Work to be completed
Give back the records below exactly, omitting the pictures.

*** Given data ***

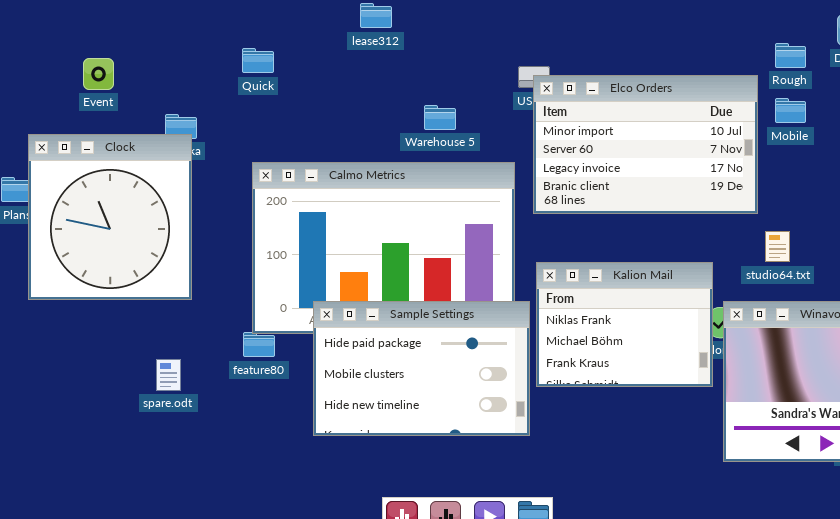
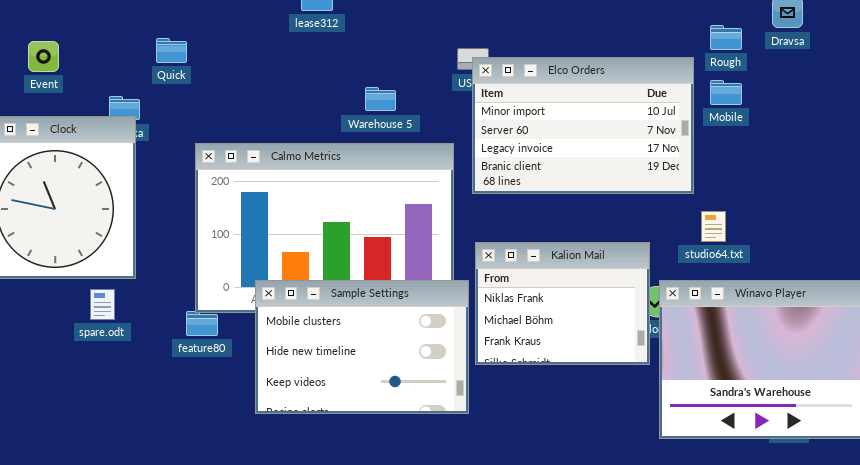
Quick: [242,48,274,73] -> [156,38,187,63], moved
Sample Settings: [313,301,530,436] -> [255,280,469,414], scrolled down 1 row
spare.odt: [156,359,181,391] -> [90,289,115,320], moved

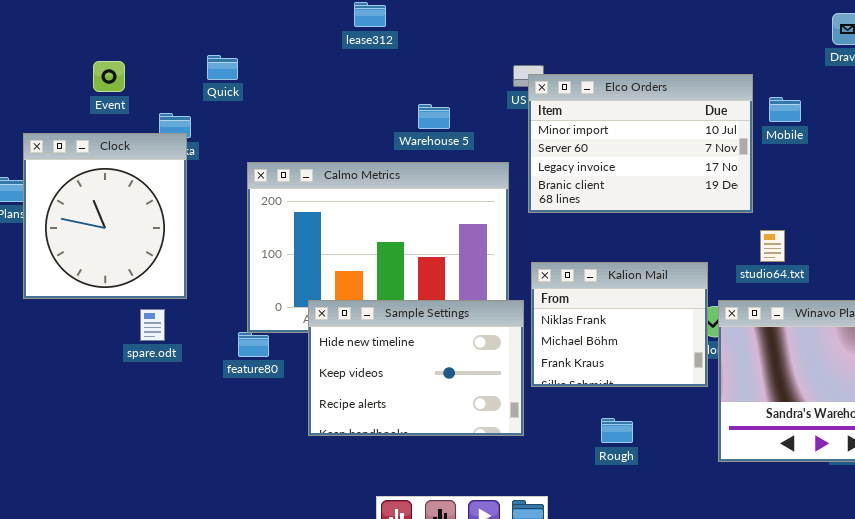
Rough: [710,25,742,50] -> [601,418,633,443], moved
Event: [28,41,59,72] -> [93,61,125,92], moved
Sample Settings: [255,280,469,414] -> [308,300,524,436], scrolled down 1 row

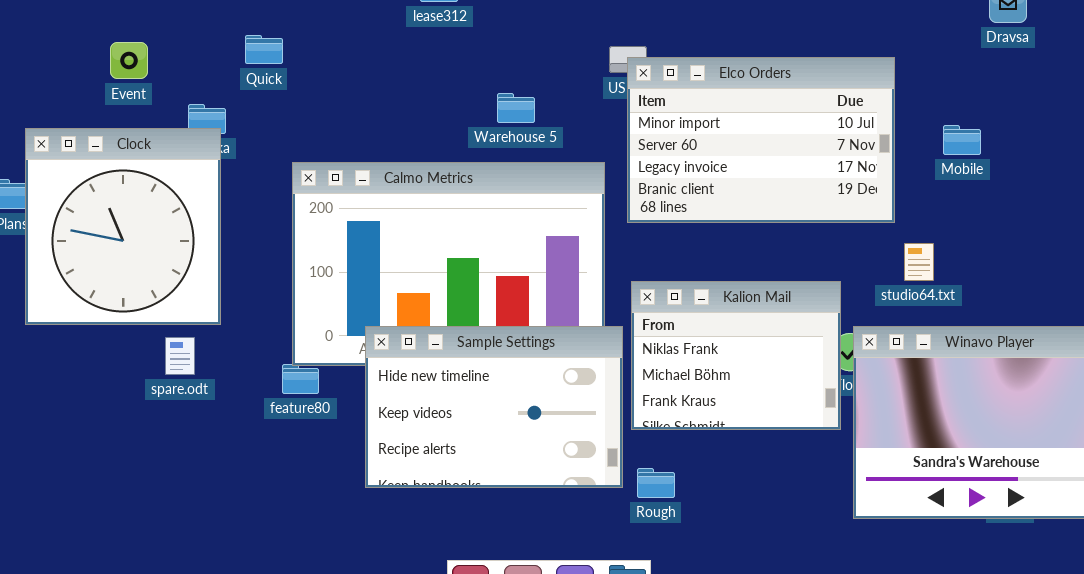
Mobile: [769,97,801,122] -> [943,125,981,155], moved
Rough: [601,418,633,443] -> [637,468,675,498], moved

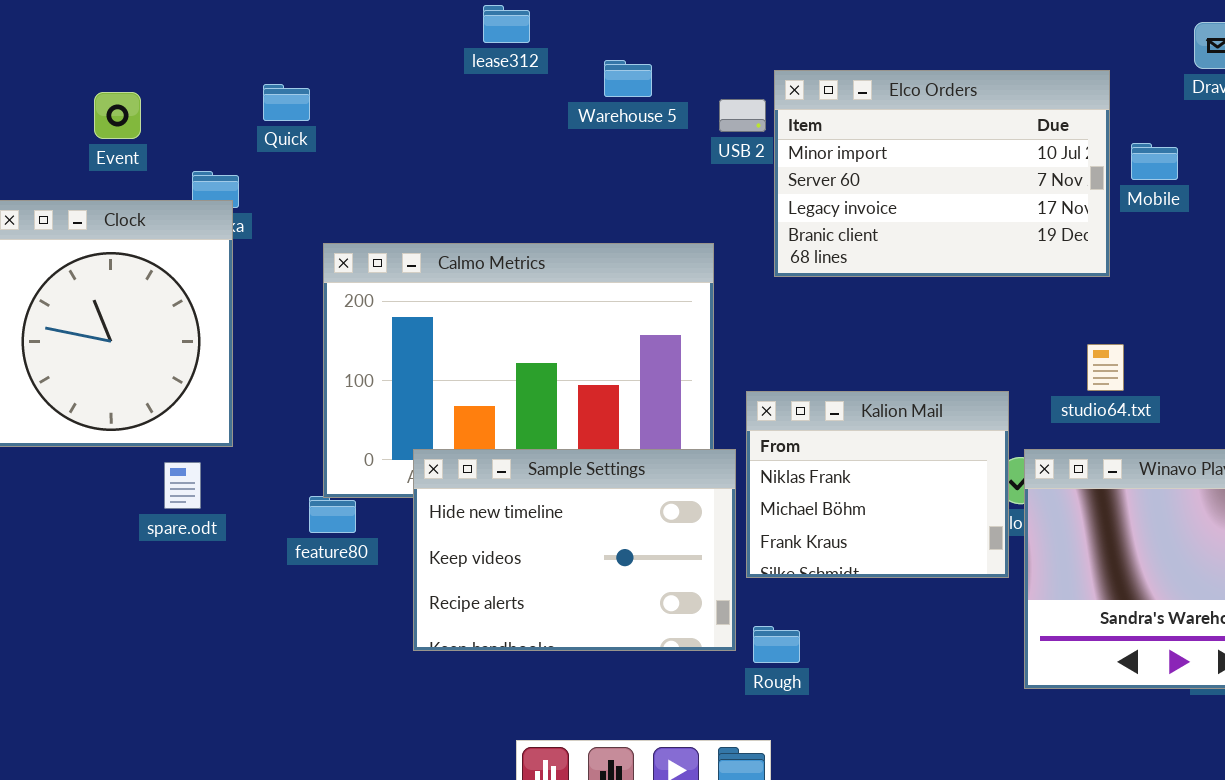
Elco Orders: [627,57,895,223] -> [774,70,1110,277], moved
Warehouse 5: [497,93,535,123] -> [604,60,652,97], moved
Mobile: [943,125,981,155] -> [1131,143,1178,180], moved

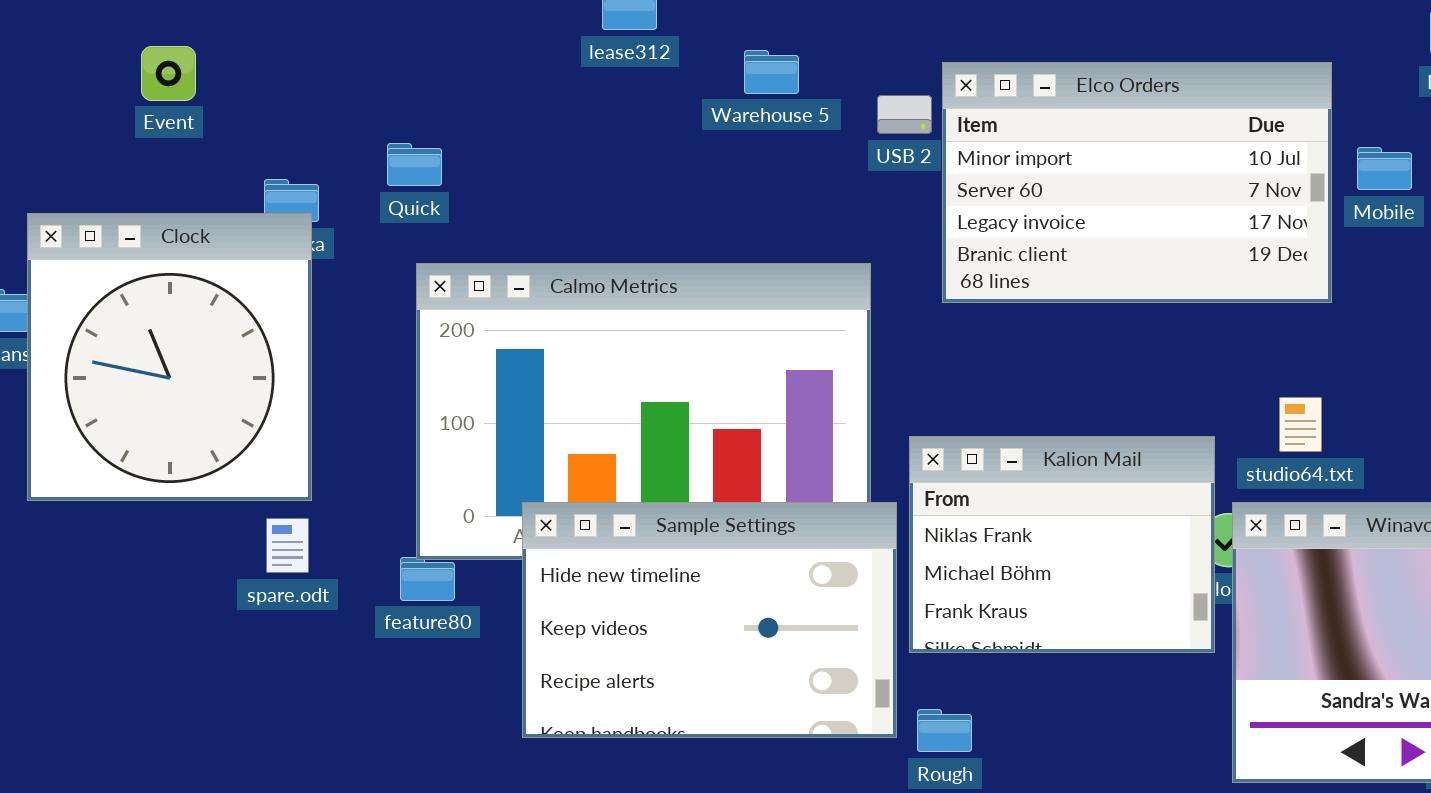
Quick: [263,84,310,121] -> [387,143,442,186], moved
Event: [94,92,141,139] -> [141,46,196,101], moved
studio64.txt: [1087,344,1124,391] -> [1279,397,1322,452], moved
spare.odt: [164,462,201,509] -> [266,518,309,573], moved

*** End of Given data ***

Solution to this problem
Quick: [242,48,274,73] -> [156,38,187,63], moved
Sample Settings: [313,301,530,436] -> [255,280,469,414], scrolled down 1 row
spare.odt: [156,359,181,391] -> [90,289,115,320], moved

Rough: [710,25,742,50] -> [601,418,633,443], moved
Event: [28,41,59,72] -> [93,61,125,92], moved
Sample Settings: [255,280,469,414] -> [308,300,524,436], scrolled down 1 row

Mobile: [769,97,801,122] -> [943,125,981,155], moved
Rough: [601,418,633,443] -> [637,468,675,498], moved

Elco Orders: [627,57,895,223] -> [774,70,1110,277], moved
Warehouse 5: [497,93,535,123] -> [604,60,652,97], moved
Mobile: [943,125,981,155] -> [1131,143,1178,180], moved

Quick: [263,84,310,121] -> [387,143,442,186], moved
Event: [94,92,141,139] -> [141,46,196,101], moved
studio64.txt: [1087,344,1124,391] -> [1279,397,1322,452], moved
spare.odt: [164,462,201,509] -> [266,518,309,573], moved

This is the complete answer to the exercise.